Stored entries:
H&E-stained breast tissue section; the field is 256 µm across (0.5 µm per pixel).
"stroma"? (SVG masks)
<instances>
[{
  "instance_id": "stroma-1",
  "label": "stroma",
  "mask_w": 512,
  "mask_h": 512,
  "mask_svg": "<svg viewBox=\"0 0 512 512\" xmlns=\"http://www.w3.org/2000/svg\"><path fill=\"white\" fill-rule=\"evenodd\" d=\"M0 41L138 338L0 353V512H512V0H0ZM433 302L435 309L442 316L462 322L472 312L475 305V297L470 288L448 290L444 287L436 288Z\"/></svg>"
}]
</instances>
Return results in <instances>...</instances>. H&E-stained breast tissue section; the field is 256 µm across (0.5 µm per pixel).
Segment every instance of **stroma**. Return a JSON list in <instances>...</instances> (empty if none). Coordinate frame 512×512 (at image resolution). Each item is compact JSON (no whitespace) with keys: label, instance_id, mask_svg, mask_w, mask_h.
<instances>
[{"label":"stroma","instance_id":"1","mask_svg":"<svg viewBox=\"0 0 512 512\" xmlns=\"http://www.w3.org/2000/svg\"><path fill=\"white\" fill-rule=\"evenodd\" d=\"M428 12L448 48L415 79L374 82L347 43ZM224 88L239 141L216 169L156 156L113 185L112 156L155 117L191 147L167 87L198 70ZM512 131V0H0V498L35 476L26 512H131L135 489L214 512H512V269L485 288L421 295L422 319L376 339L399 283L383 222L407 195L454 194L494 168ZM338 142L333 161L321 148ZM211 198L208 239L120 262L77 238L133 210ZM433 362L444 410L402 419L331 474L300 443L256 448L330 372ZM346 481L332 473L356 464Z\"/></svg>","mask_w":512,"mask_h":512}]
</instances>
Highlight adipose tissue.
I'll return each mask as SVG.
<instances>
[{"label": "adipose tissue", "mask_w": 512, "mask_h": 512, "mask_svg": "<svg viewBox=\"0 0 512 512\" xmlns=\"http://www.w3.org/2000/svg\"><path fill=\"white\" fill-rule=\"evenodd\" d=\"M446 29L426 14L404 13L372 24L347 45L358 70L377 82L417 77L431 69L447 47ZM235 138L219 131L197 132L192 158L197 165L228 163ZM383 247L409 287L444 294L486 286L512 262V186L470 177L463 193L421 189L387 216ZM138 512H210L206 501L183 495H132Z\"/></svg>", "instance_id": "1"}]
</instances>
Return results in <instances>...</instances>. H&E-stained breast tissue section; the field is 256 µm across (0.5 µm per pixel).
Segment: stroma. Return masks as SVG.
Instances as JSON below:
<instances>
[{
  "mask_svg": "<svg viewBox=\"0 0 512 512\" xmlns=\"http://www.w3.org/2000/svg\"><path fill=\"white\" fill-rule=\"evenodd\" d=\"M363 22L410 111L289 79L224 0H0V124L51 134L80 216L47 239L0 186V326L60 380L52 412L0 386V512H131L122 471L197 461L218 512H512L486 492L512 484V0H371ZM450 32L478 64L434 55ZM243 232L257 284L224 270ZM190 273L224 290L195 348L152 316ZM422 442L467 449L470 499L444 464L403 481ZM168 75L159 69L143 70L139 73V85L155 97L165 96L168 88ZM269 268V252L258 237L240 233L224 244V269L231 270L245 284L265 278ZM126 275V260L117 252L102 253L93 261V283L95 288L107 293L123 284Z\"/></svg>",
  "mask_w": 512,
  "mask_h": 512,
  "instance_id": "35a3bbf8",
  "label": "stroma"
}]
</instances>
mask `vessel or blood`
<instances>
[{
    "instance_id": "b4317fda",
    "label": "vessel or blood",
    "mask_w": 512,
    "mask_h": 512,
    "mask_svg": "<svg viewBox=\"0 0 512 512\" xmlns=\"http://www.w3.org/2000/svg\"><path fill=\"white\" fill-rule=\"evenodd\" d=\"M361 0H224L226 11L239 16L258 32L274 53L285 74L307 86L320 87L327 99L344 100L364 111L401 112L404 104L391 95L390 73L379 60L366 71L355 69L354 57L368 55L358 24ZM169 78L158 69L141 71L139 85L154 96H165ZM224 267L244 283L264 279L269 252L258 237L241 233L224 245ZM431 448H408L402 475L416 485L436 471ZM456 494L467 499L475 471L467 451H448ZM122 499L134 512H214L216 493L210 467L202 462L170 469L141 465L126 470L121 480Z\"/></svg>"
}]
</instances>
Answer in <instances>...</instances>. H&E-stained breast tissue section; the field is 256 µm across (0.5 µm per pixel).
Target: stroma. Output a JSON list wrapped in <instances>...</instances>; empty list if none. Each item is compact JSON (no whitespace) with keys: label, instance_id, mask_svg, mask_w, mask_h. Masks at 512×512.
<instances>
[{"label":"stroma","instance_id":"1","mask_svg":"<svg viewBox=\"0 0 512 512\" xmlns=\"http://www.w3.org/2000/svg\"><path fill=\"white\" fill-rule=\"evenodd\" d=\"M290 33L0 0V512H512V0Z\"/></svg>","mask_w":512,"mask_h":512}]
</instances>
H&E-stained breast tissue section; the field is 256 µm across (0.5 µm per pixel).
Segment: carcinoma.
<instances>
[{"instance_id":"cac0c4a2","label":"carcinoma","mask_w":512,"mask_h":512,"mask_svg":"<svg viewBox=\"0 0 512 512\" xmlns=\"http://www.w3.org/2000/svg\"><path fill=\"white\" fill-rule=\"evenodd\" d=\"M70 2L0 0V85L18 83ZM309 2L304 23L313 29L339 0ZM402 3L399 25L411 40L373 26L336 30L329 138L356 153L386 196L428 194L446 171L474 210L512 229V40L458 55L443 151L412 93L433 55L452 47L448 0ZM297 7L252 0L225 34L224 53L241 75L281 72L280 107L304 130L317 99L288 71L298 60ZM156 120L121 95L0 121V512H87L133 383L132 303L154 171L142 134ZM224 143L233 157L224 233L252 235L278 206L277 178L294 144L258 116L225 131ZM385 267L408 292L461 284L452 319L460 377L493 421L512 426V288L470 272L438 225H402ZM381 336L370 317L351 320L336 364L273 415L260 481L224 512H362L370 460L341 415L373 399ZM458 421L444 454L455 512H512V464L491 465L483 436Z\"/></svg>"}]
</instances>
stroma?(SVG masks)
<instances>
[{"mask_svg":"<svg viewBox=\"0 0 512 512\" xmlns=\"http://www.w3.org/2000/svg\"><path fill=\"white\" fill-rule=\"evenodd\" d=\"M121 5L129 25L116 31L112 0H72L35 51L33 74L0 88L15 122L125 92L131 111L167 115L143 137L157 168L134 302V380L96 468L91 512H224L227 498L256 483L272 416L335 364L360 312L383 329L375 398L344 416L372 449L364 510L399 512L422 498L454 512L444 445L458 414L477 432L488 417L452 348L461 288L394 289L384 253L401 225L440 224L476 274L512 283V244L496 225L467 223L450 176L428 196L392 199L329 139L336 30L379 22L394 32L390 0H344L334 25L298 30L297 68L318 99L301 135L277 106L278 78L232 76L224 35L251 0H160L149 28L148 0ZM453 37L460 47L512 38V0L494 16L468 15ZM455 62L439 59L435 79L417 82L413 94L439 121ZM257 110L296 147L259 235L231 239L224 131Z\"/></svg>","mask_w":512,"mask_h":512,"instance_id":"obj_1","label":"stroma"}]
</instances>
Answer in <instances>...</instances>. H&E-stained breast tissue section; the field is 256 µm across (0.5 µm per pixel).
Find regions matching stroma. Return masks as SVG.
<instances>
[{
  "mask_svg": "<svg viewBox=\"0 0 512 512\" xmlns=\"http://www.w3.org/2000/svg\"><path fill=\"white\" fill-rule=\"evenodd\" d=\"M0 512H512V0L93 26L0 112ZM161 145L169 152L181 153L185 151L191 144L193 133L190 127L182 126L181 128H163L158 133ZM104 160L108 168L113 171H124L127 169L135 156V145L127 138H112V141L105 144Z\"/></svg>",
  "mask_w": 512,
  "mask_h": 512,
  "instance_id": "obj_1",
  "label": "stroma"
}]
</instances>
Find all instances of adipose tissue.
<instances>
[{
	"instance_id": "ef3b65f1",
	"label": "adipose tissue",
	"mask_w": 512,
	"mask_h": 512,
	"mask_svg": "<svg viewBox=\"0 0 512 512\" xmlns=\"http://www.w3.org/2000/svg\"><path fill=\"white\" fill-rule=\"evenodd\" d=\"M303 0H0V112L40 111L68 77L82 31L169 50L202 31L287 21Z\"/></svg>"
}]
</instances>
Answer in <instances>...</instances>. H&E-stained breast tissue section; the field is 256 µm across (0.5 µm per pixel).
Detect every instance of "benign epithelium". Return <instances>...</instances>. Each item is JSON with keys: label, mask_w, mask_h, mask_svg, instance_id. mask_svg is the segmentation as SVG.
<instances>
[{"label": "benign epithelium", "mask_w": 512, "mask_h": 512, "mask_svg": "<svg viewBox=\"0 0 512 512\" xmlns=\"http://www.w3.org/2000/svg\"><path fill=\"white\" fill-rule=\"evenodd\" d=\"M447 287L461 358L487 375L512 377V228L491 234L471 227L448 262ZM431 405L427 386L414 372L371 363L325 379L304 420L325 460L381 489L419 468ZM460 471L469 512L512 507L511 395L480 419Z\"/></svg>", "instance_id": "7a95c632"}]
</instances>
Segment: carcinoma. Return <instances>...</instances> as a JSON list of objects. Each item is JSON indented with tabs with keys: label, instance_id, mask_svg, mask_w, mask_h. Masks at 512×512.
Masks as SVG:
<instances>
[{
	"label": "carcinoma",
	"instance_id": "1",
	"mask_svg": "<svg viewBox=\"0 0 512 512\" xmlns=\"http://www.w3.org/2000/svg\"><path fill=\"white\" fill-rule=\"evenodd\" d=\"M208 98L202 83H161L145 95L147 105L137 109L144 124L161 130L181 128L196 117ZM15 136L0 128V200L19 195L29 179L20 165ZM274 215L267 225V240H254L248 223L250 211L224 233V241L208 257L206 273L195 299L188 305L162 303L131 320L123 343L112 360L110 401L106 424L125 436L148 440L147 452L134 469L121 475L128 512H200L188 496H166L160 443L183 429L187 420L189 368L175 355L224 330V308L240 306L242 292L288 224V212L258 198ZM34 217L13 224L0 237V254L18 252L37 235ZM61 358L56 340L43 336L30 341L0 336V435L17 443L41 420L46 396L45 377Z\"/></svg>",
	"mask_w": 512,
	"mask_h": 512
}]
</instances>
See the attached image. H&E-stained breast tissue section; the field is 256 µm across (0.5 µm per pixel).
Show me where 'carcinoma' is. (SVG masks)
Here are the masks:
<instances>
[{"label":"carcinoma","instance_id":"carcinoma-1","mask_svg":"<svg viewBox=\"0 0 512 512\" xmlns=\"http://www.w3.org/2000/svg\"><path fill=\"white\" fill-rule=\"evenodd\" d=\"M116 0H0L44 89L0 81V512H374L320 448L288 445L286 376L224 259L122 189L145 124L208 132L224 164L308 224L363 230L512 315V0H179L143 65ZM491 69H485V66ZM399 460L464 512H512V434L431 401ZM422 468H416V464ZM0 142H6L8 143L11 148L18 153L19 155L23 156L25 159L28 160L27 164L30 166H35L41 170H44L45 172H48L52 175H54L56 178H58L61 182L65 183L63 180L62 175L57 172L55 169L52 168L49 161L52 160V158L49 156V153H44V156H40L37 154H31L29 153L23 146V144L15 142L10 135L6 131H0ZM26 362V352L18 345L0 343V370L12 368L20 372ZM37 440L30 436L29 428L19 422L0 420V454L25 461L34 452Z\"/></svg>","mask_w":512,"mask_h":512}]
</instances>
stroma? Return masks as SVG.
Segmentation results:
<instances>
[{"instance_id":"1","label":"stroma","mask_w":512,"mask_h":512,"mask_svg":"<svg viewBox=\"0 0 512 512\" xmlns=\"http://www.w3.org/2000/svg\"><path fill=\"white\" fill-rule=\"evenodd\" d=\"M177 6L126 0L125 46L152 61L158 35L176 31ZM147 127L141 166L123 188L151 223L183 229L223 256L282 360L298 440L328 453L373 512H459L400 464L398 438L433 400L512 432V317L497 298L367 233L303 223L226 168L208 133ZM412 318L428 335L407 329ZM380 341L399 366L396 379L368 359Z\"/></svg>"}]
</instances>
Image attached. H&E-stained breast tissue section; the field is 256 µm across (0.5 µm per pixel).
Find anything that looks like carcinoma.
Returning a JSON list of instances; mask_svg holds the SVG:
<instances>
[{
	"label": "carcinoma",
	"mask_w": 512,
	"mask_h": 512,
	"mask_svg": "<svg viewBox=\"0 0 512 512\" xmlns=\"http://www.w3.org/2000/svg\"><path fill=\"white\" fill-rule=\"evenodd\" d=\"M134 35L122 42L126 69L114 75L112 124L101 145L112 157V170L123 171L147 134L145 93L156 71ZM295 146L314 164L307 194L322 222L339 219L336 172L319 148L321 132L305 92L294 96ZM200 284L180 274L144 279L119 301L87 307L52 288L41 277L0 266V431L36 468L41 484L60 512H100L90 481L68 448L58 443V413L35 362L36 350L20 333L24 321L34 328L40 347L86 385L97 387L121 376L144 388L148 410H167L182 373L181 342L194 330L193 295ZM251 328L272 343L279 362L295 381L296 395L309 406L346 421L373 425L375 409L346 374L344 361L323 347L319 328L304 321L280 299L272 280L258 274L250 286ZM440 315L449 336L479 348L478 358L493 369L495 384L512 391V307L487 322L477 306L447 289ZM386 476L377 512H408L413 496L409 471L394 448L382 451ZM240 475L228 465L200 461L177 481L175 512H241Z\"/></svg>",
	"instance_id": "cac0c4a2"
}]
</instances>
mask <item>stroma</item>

**Given exercise:**
Report all lines of the data above that include the string "attached".

**Output below:**
See the attached image. H&E-stained breast tissue section; the field is 256 µm across (0.5 µm per pixel).
Image attached. H&E-stained breast tissue section; the field is 256 µm across (0.5 µm per pixel).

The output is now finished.